= Beginning of Section =

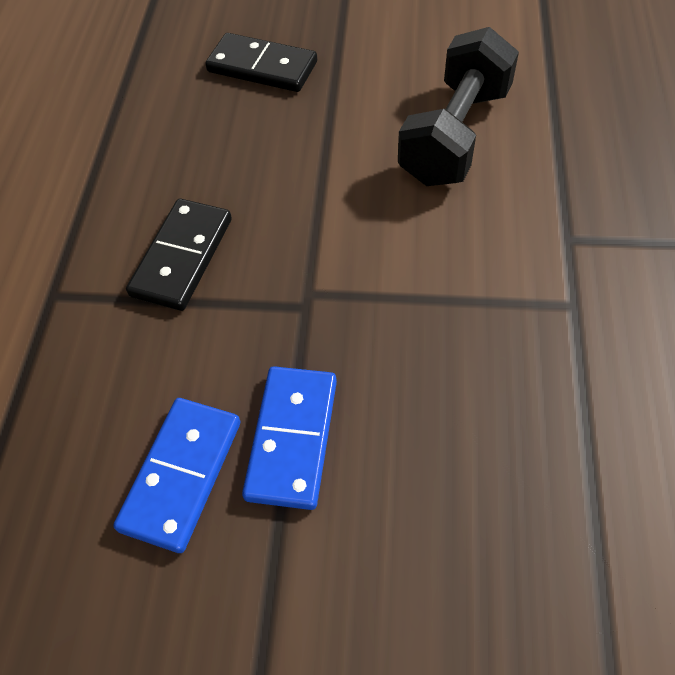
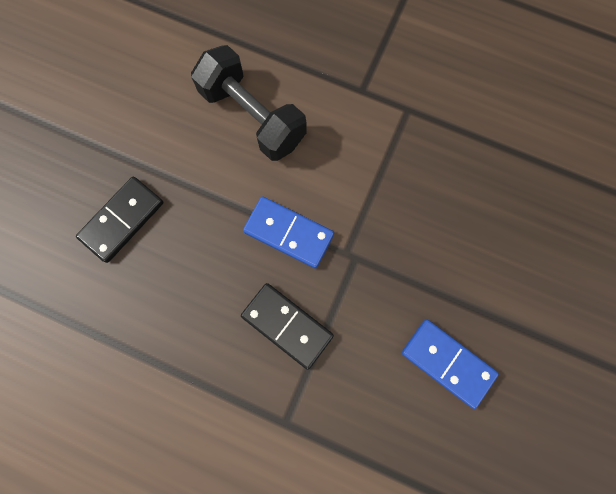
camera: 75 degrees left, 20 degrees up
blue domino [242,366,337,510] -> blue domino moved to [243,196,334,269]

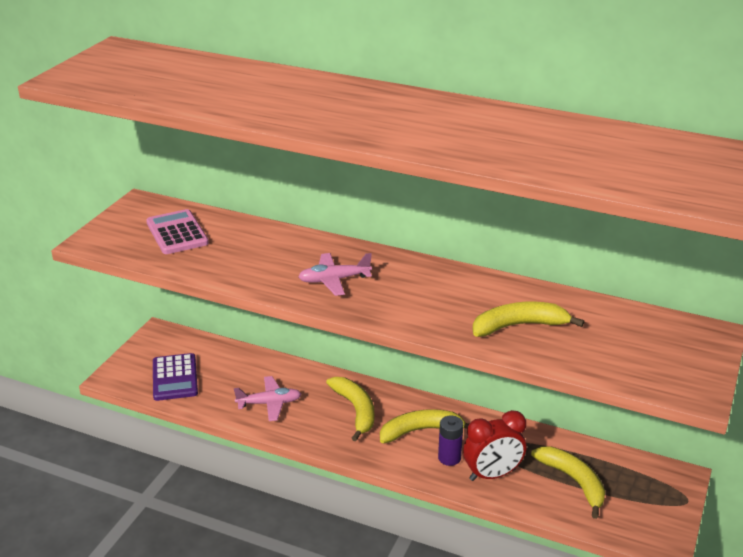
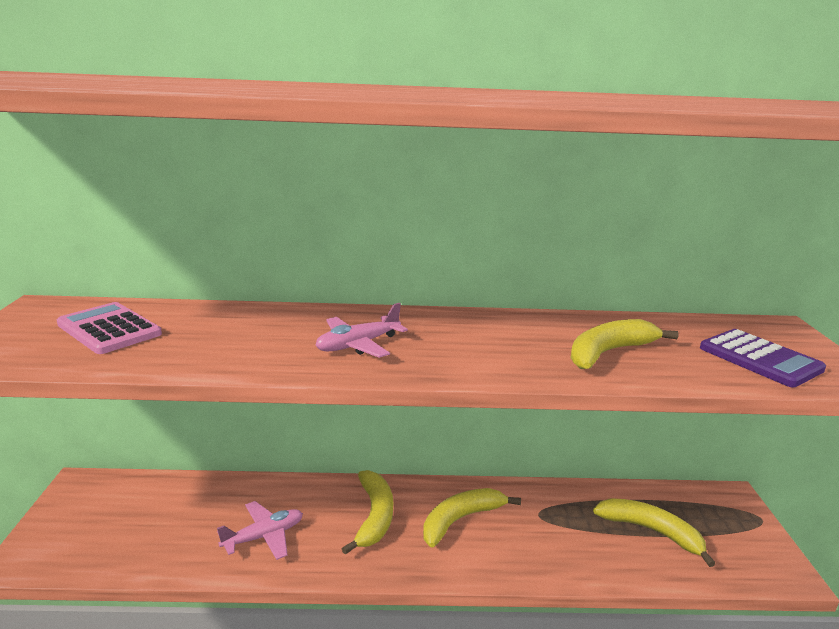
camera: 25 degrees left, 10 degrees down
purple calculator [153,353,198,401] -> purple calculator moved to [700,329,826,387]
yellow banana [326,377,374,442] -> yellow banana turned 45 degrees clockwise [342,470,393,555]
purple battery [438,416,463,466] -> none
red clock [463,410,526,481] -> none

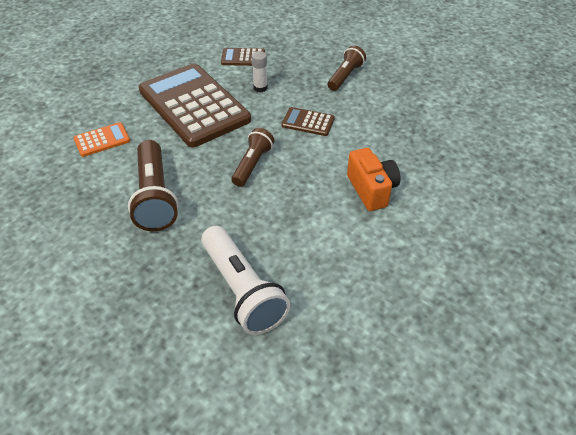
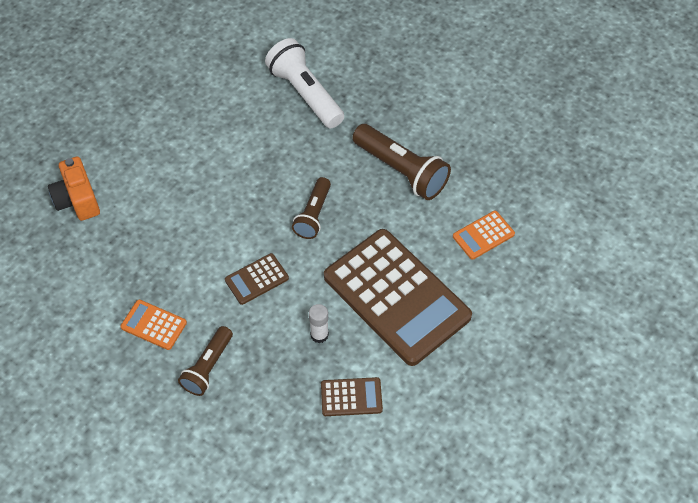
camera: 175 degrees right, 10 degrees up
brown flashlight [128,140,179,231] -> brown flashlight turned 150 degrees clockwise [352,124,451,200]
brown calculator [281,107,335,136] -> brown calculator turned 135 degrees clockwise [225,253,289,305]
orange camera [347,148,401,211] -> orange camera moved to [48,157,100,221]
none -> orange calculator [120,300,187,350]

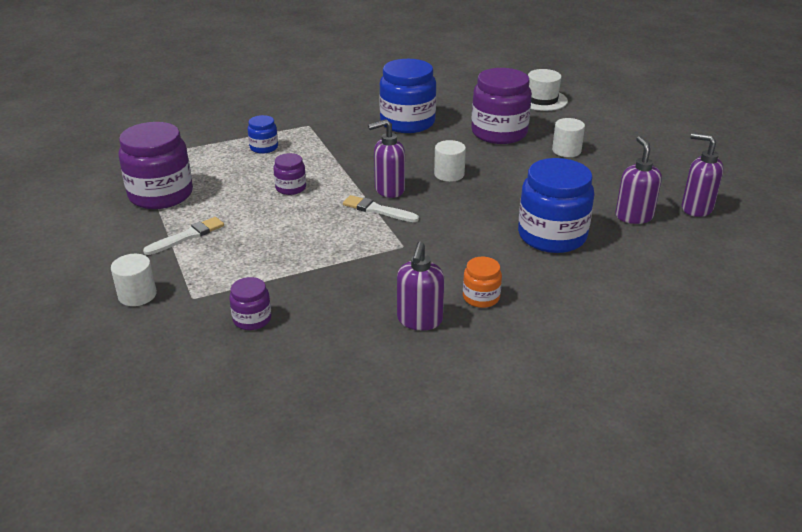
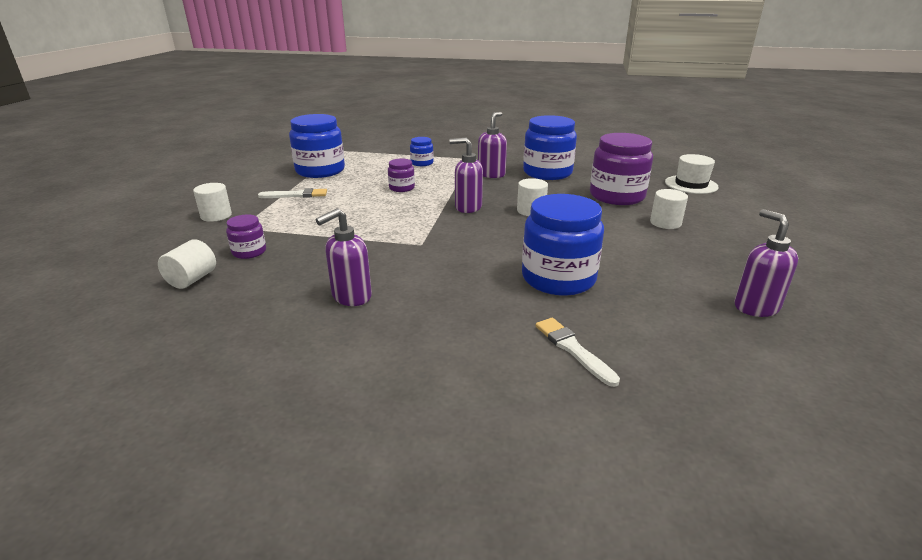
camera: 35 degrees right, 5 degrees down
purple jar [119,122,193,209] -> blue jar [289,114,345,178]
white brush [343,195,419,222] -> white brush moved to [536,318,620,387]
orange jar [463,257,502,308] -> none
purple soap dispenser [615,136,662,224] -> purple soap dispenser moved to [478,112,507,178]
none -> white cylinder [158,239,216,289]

= End of Section =

- [PROBLEM DESCRIPTION]:
Repeat word for word, and nothing more, the lines between the line containing "orange camera [347,148,401,211]" and the last line of the records above, inclusive, without pictures.

- [EXERCISE SOLUTION]:
orange camera [347,148,401,211] -> orange camera moved to [48,157,100,221]
none -> orange calculator [120,300,187,350]

camera: 35 degrees right, 5 degrees down
purple jar [119,122,193,209] -> blue jar [289,114,345,178]
white brush [343,195,419,222] -> white brush moved to [536,318,620,387]
orange jar [463,257,502,308] -> none
purple soap dispenser [615,136,662,224] -> purple soap dispenser moved to [478,112,507,178]
none -> white cylinder [158,239,216,289]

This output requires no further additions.